TASK STATEMENT - Restate word for word the span of lines that opens with the line containing "(316, 613) = (214, 235): orange" and closes with the last line of the material. Include both ends and nothing more.

RECORDED INFORMATION -

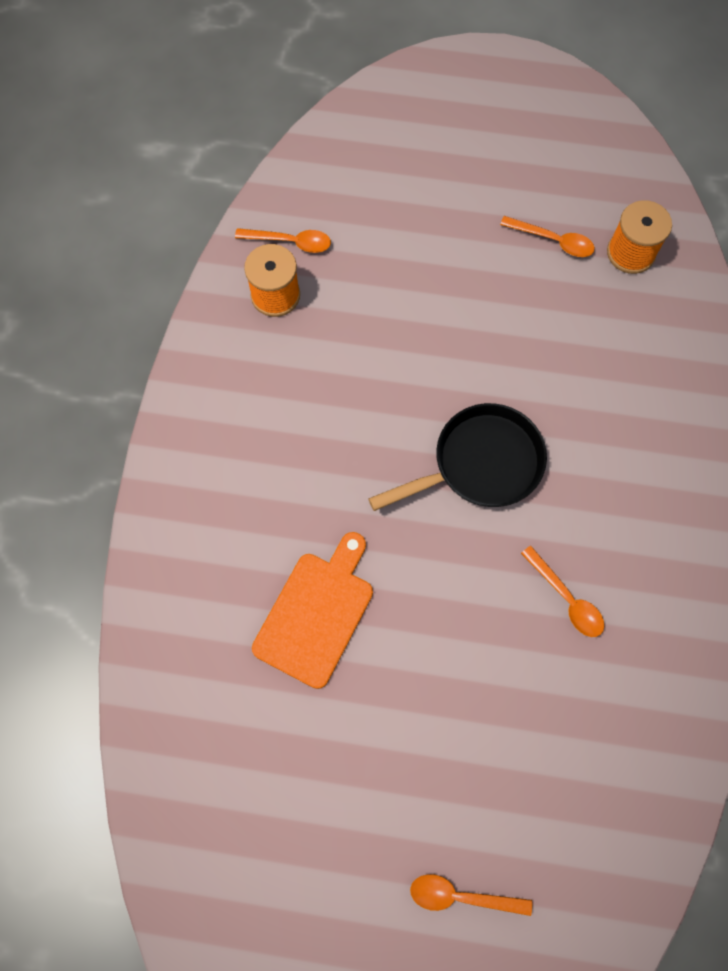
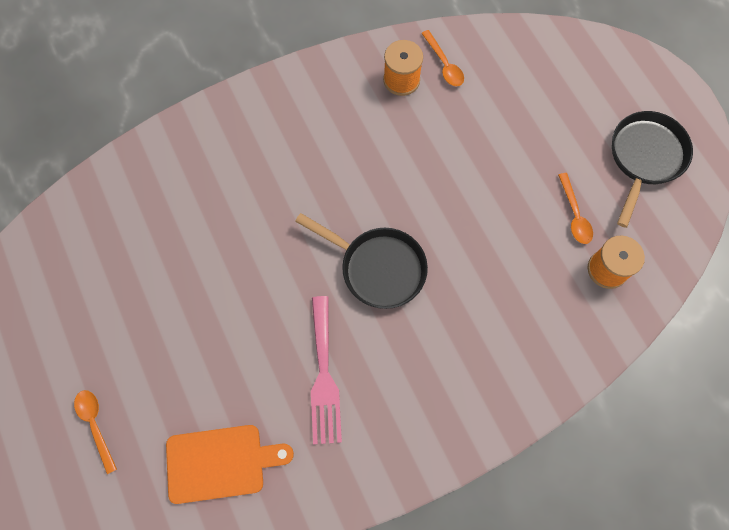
camera: 55 degrees right, 0 degrees up
(316, 613) = (214, 235): orange cutting board -> orange cutting board (220, 463)
(537, 139) = (644, 158): none -> black pan
(566, 598) = (324, 376): orange spoon -> pink fork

RESULT FOR THIS TASK -
(316, 613) = (214, 235): orange cutting board -> orange cutting board (220, 463)
(537, 139) = (644, 158): none -> black pan
(566, 598) = (324, 376): orange spoon -> pink fork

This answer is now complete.